◆ Task ◆
Your answer is the line containing "R5: none -> 130 (SIG4, SIG17)" plus every line after it to the end of the data below, transcribed exactly and with nothing else.

◆ Records for processing ◆
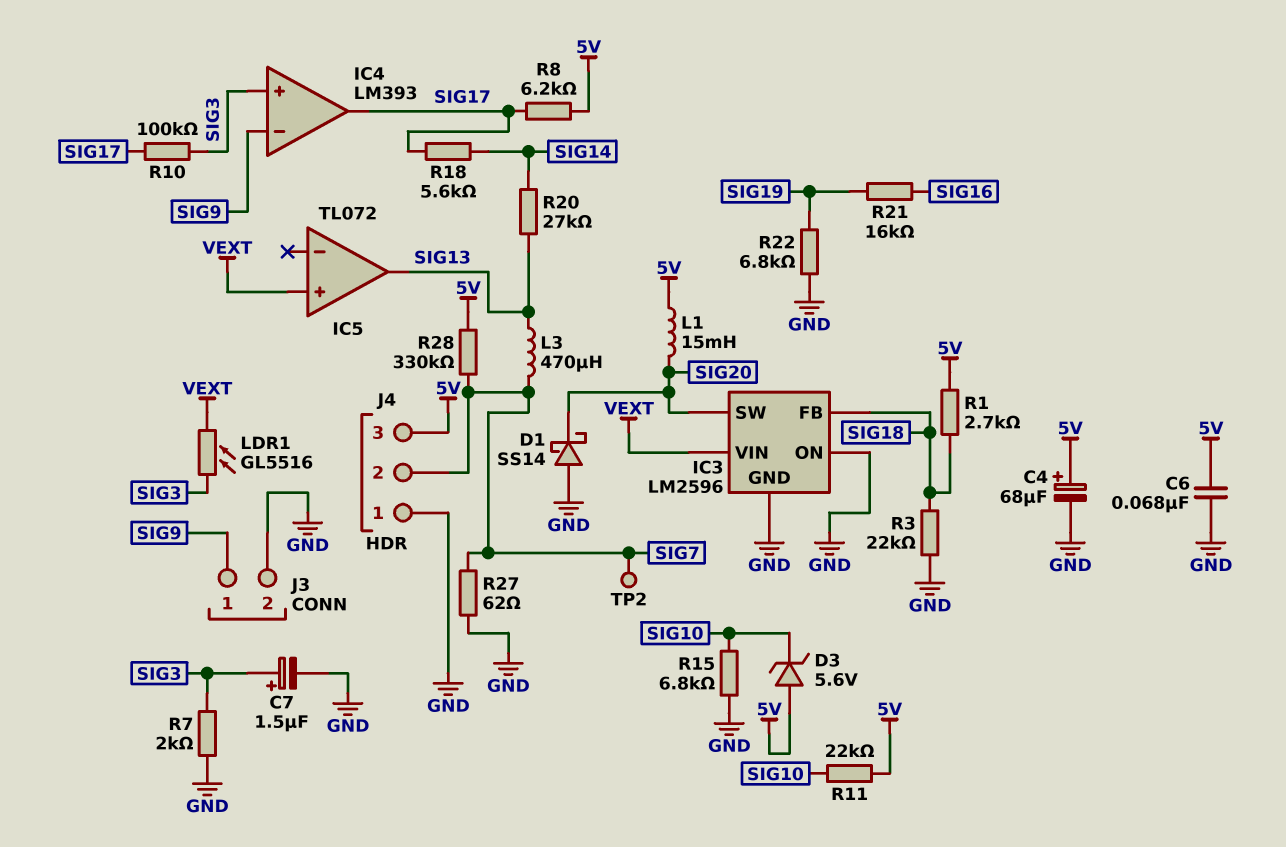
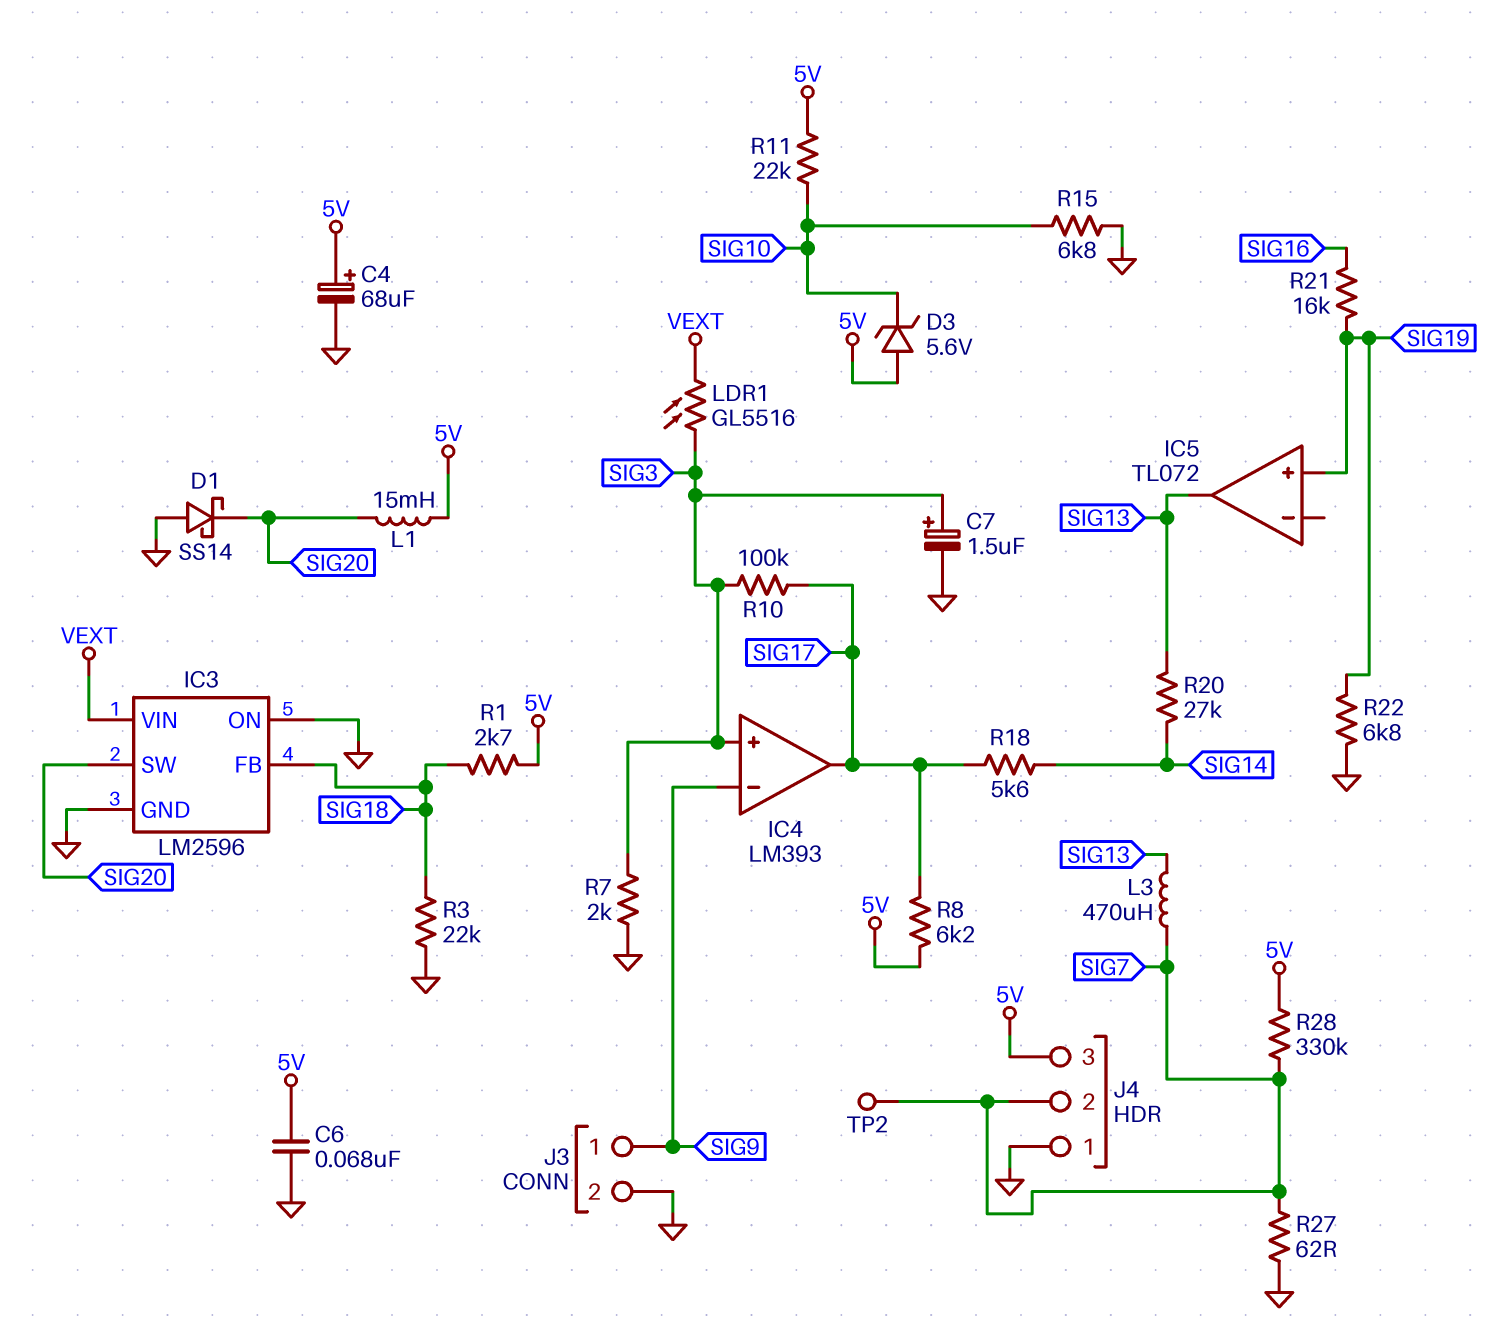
IC5 pin in+: VEXT -> SIG19

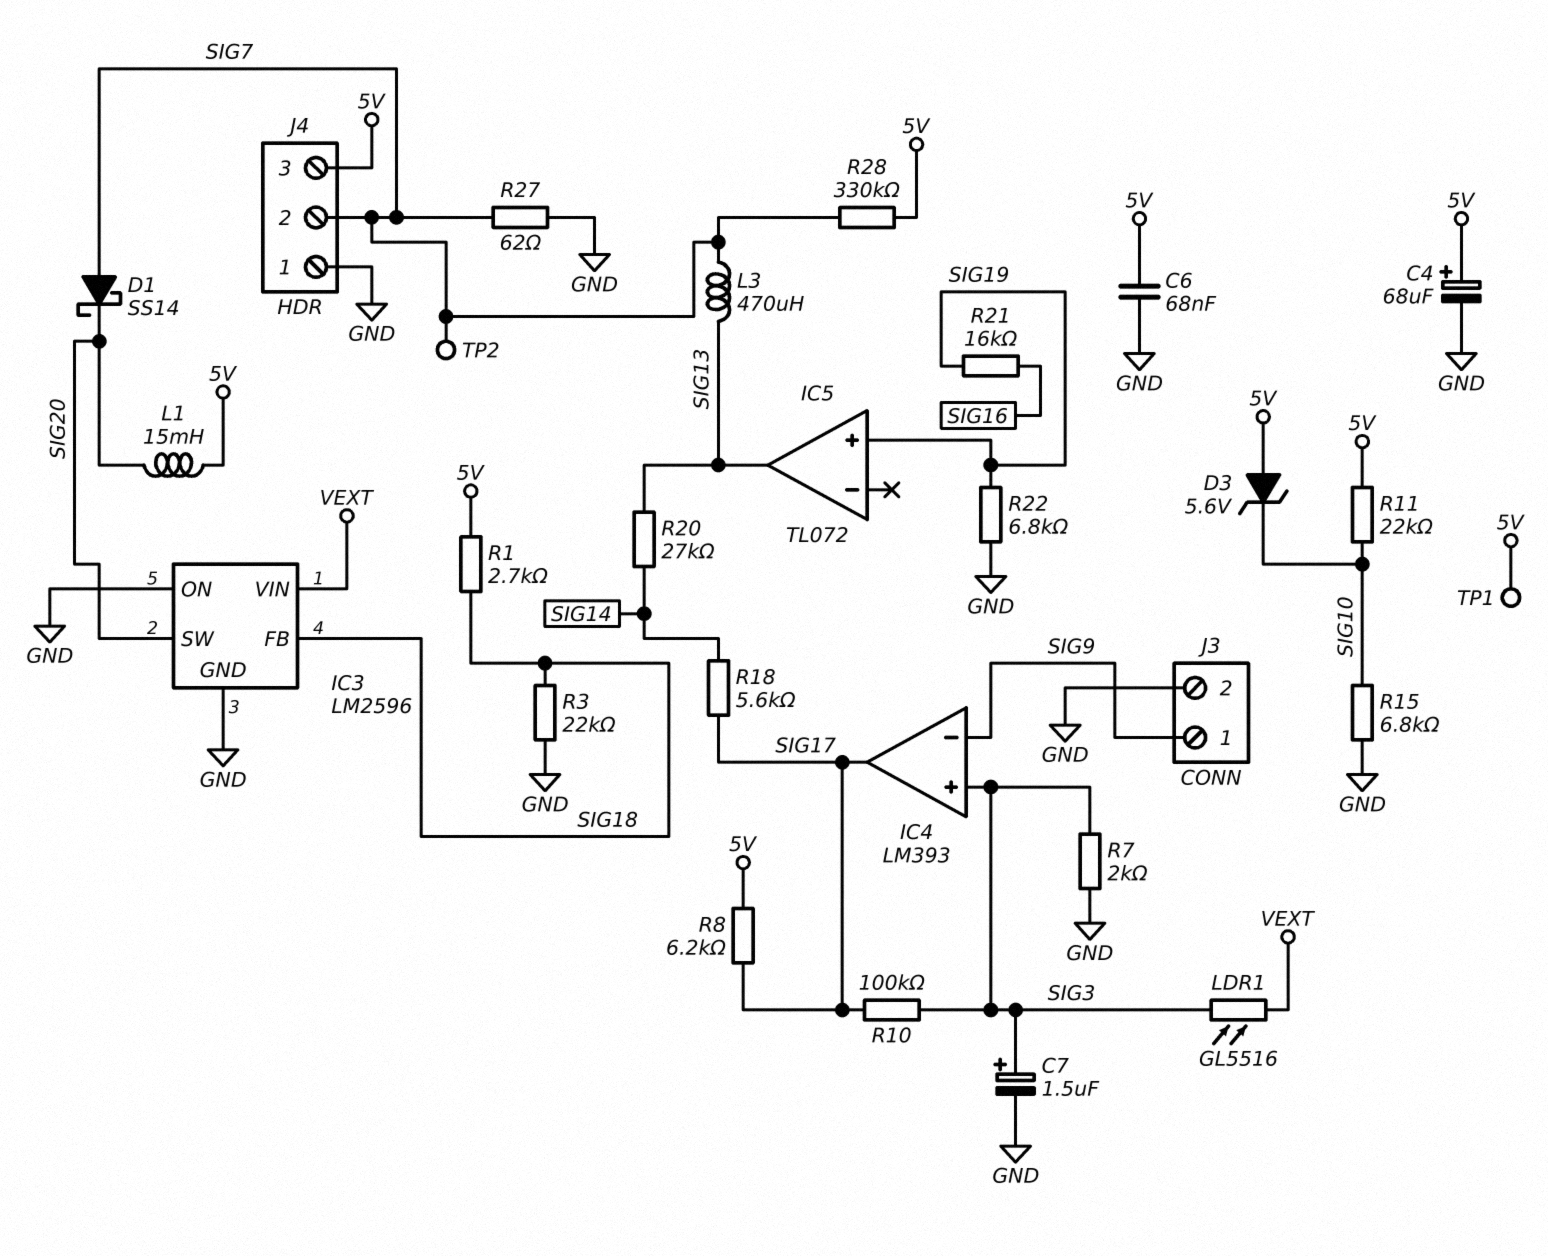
D1: schottky SS14 (A GND, K SIG20) -> schottky SS14 (A SIG7, K SIG20)
TP1: none -> test point (5V)

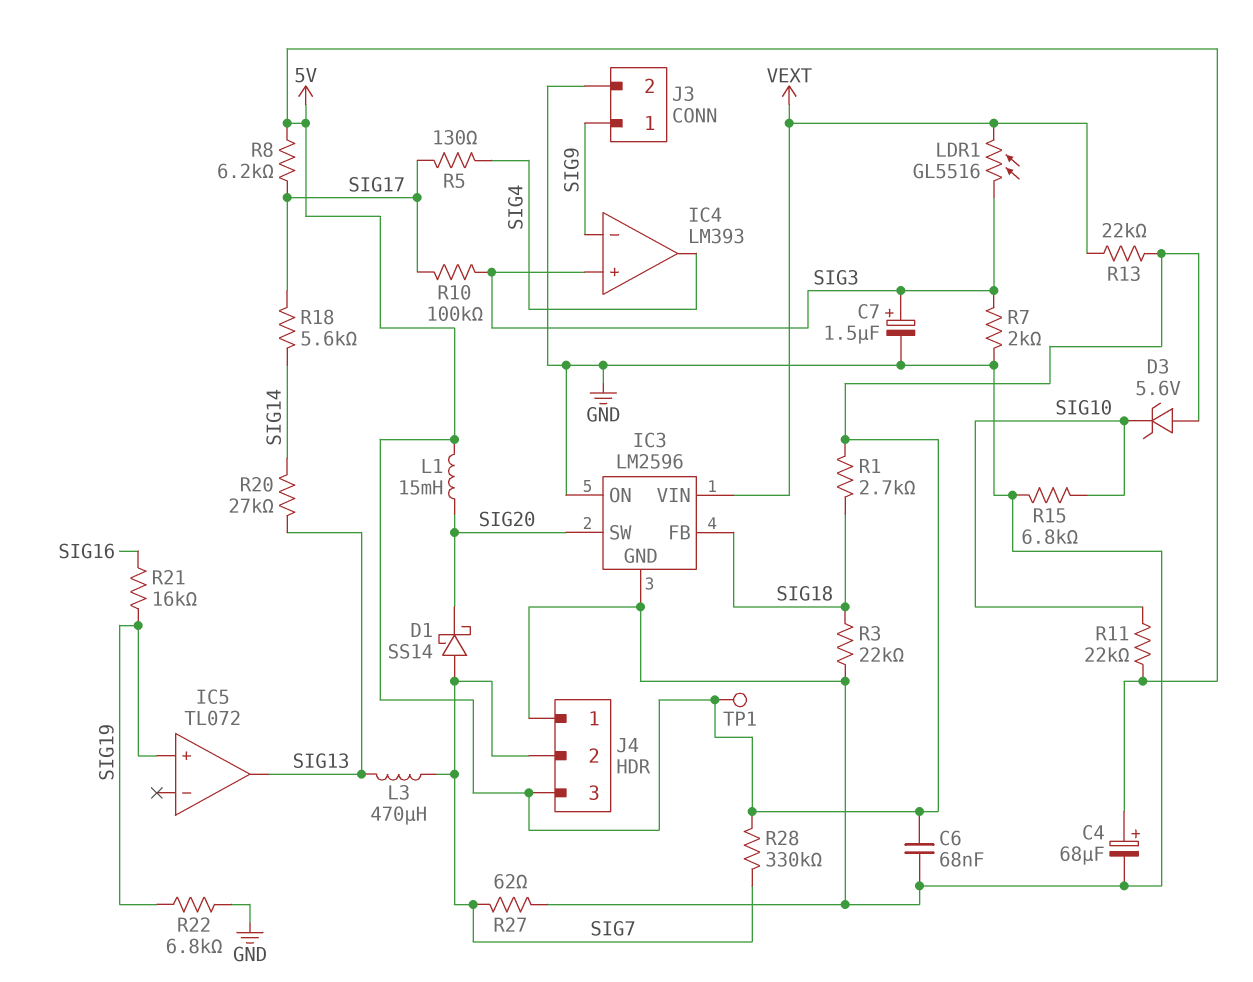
IC4 pin out: SIG17 -> SIG4
R5: none -> 130 (SIG4, SIG17)
R13: none -> 22k (5V, VEXT)
TP2: test point (SIG7) -> none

◆ The completed task ◆
R5: none -> 130 (SIG4, SIG17)
R13: none -> 22k (5V, VEXT)
TP2: test point (SIG7) -> none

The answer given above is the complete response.